- Task brief: Looking at the entries underneath, work out how many lines contain "BUZZER". Write only that number.

- Input records:
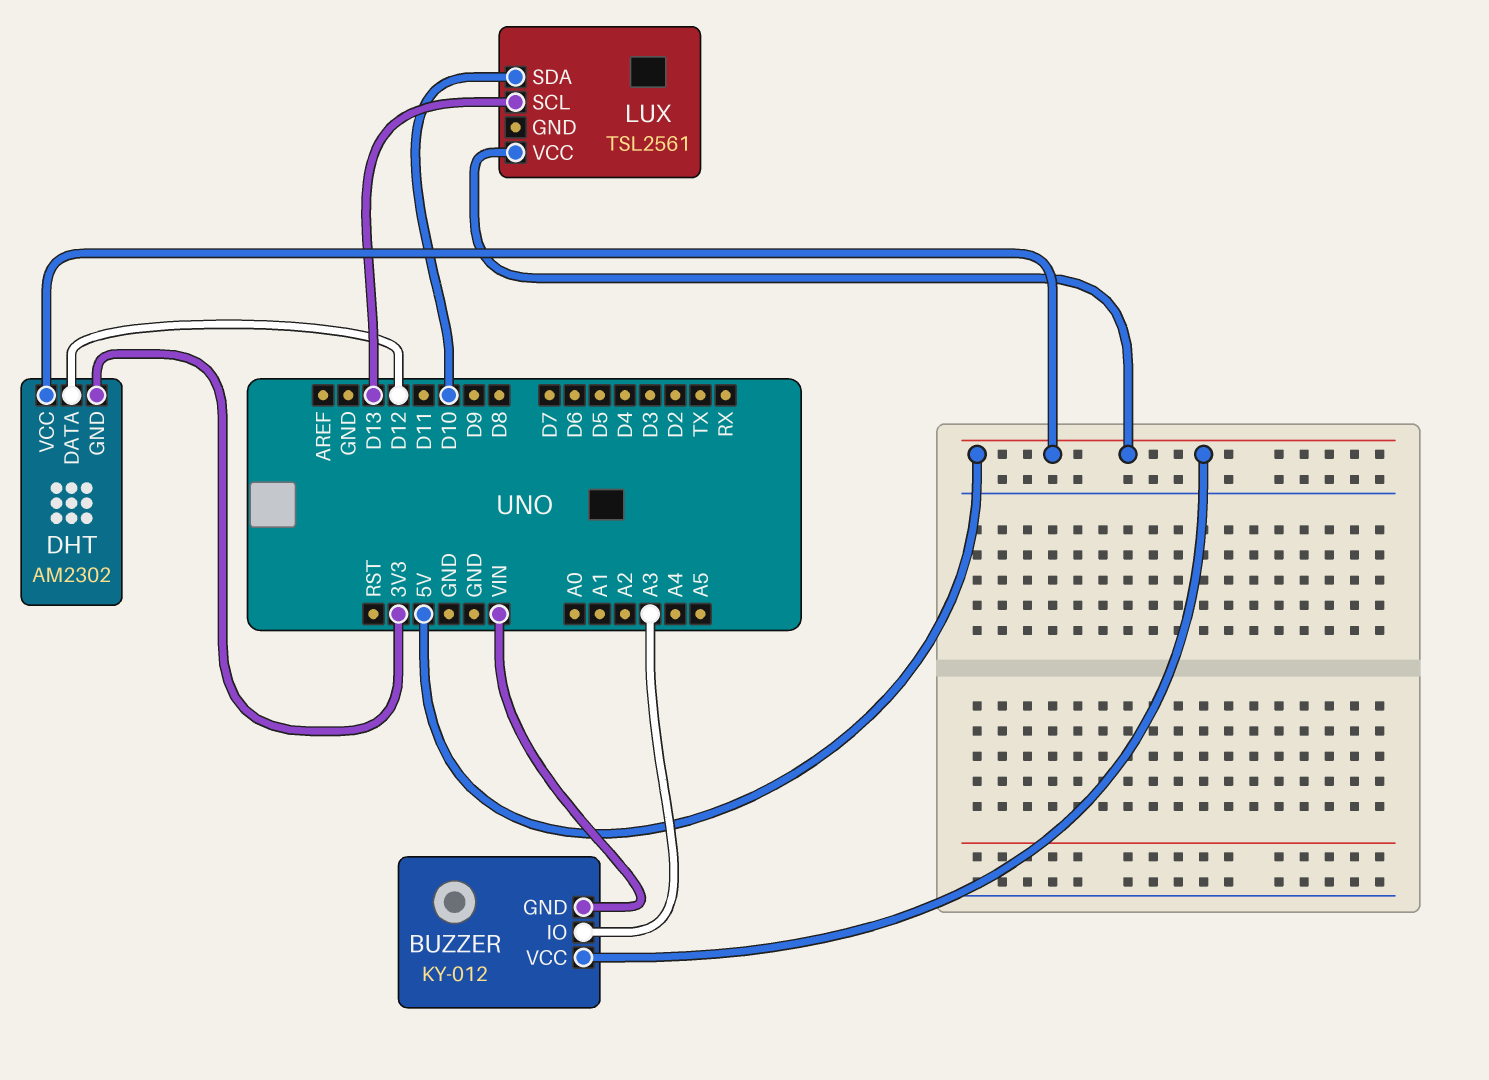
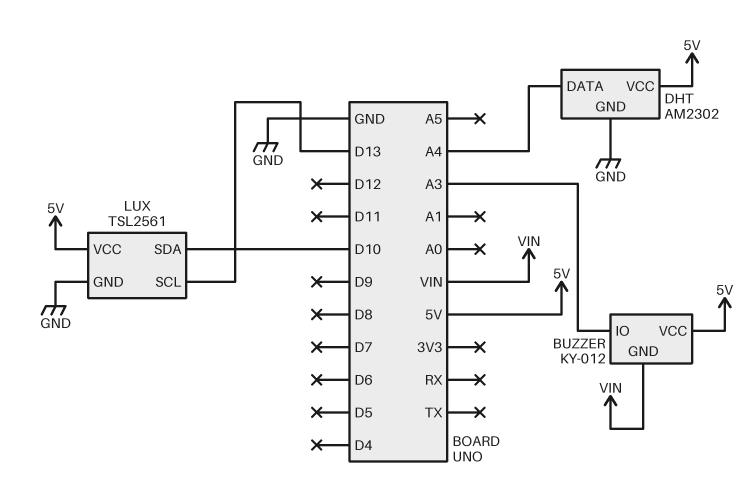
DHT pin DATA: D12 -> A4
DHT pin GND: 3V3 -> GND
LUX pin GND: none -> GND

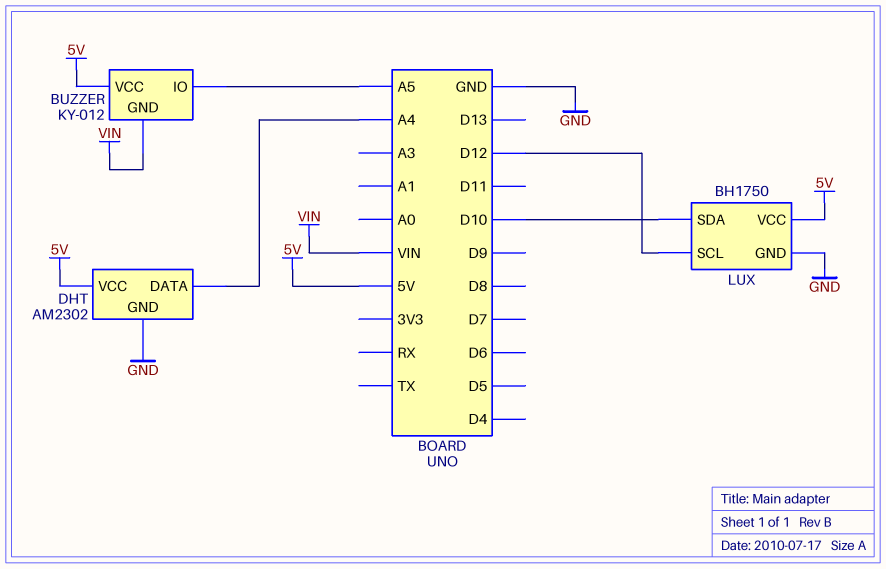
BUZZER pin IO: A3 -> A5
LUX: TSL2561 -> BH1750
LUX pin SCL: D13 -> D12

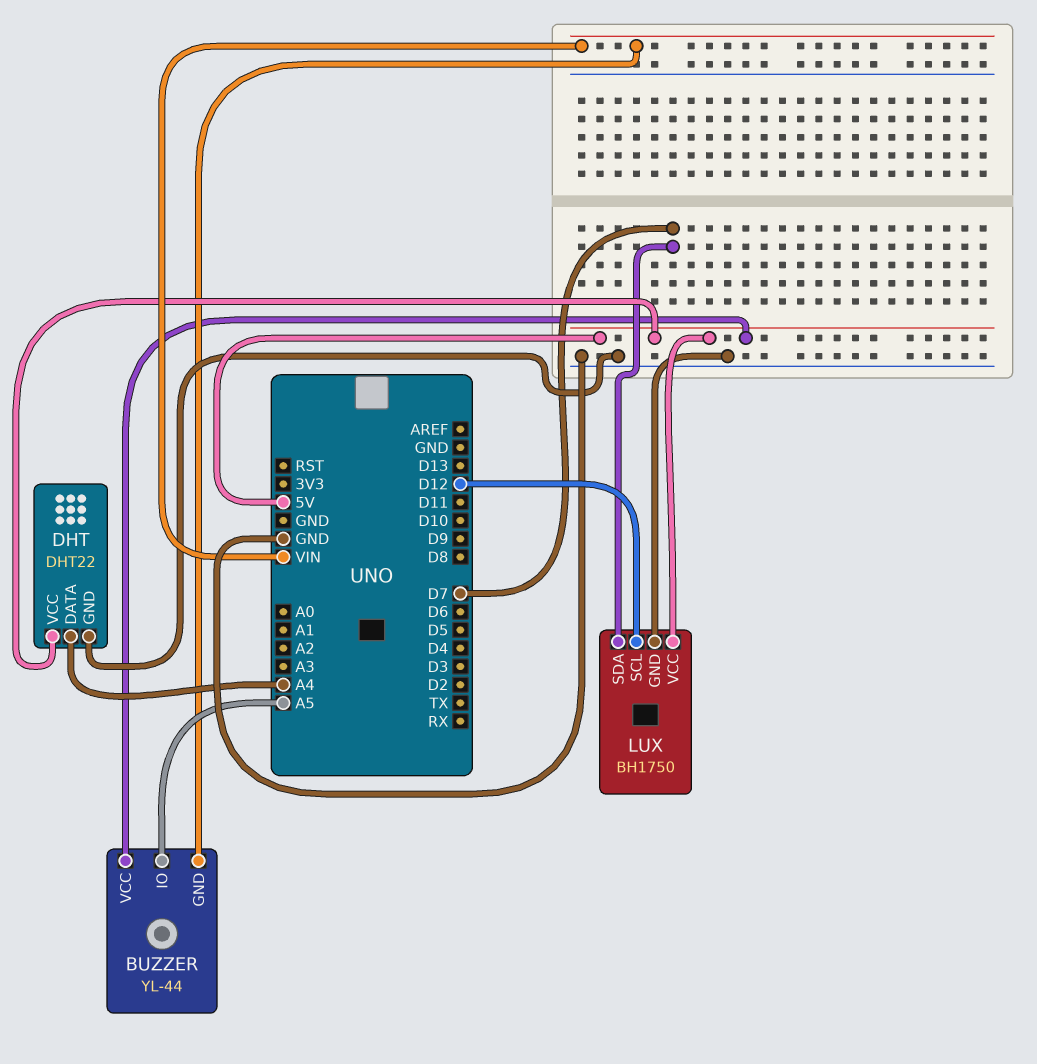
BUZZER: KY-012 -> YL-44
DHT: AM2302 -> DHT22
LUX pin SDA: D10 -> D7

==

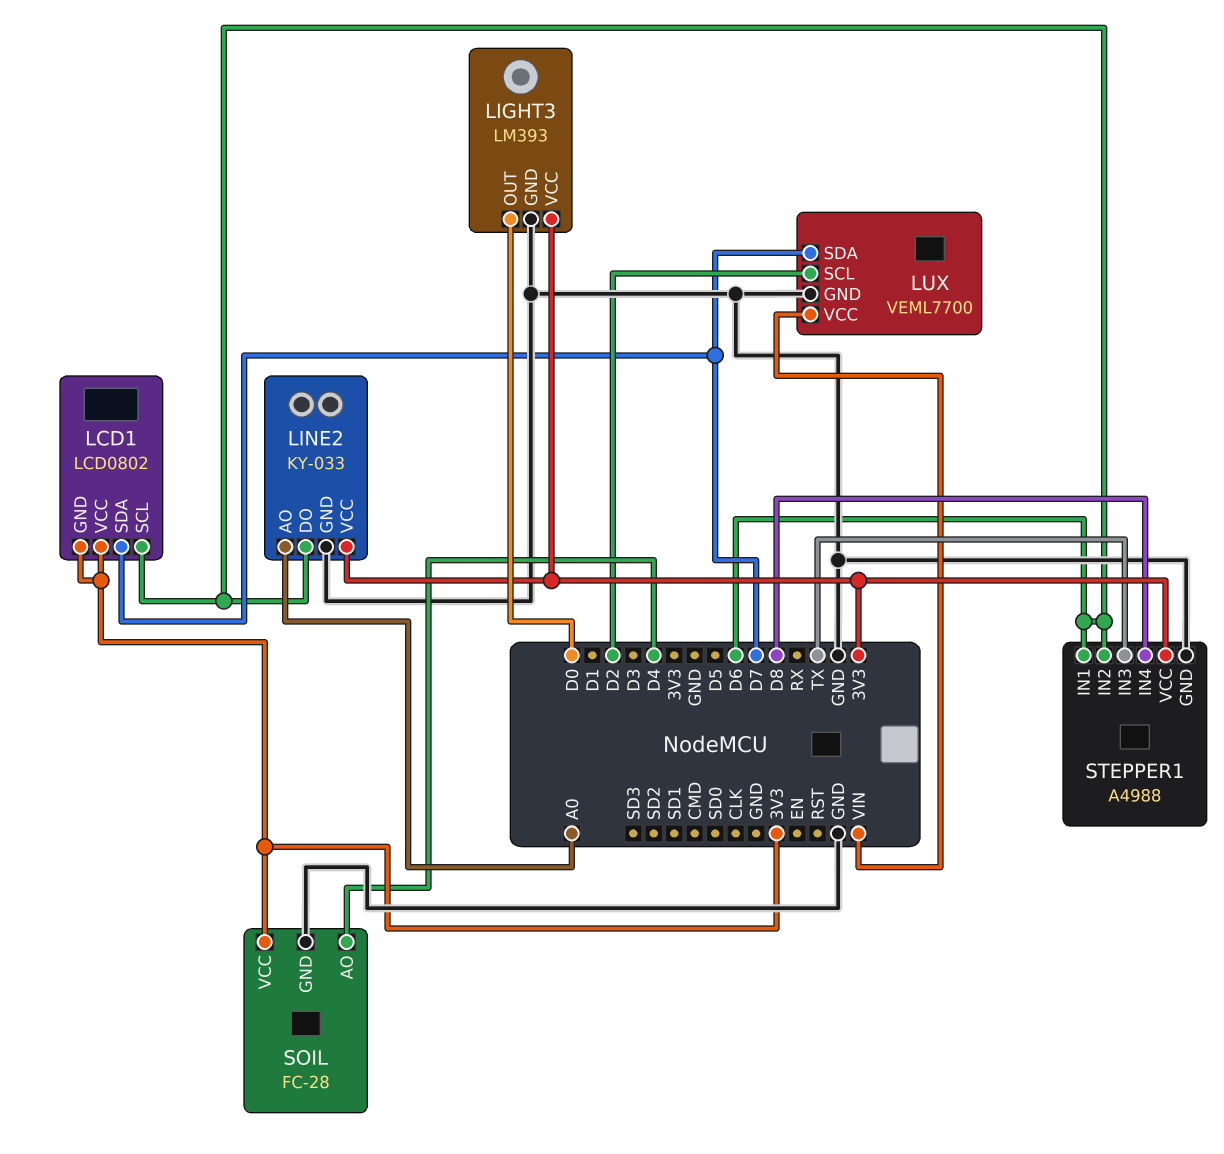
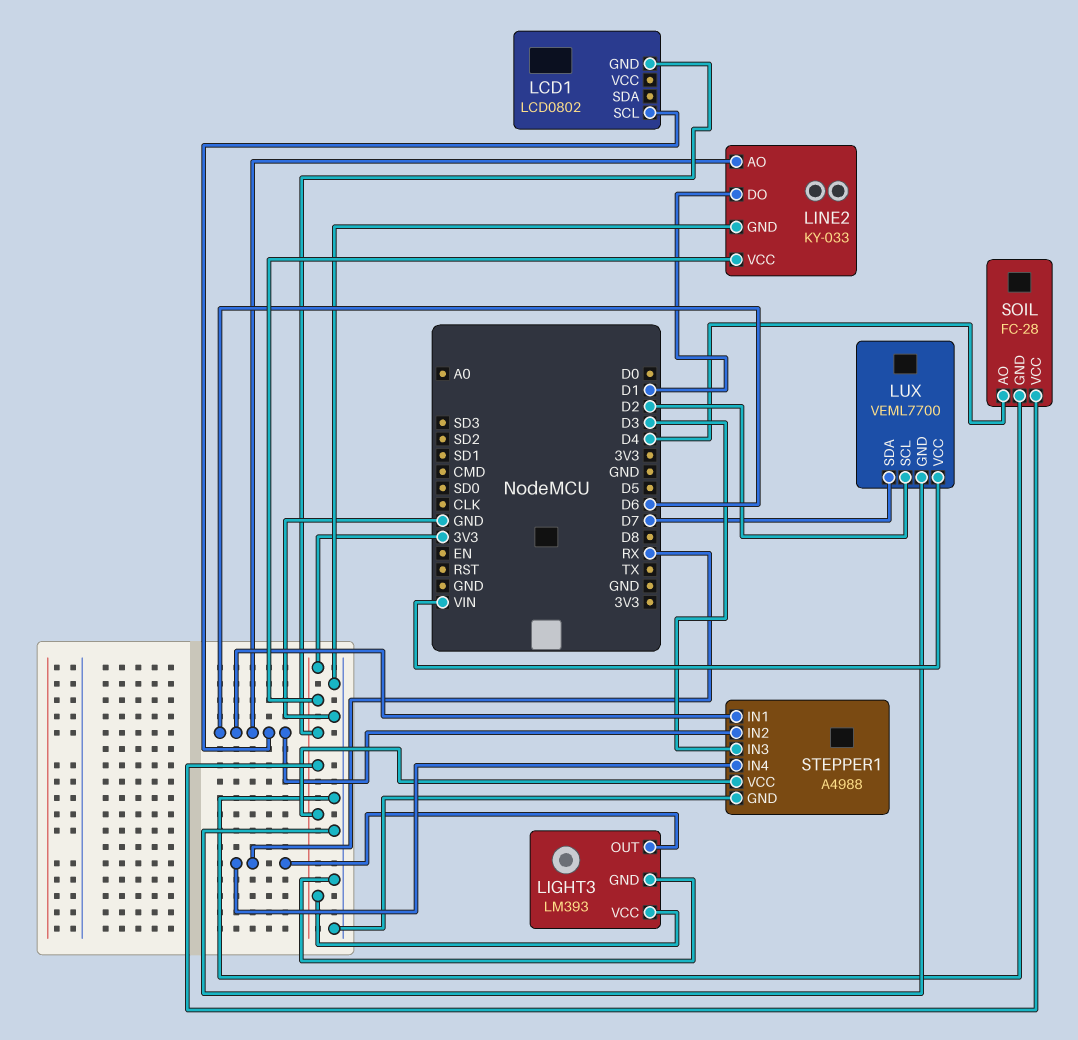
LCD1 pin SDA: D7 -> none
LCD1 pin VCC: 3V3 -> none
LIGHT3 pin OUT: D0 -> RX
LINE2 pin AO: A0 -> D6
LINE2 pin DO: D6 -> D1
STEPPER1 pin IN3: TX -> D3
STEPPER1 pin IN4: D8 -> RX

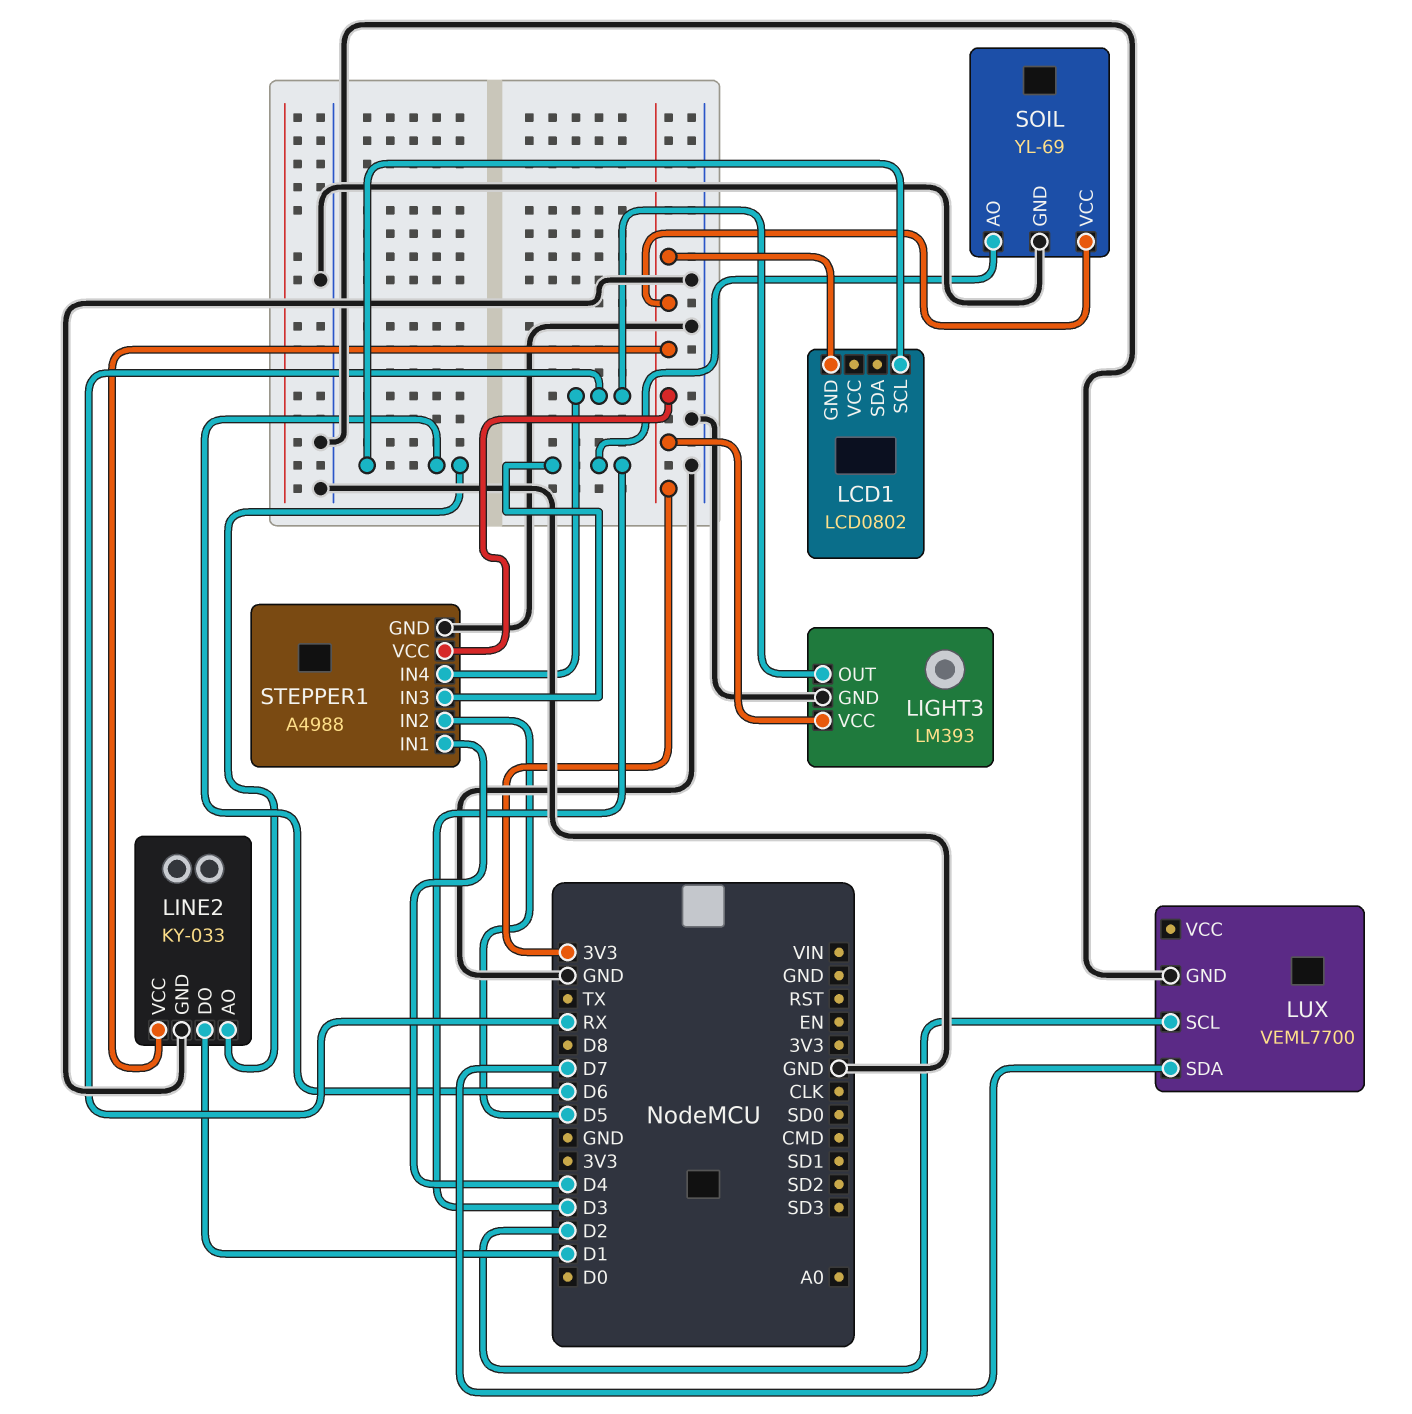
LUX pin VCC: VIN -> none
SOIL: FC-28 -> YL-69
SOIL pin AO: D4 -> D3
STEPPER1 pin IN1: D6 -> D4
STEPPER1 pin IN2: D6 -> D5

- Exercise answer: 2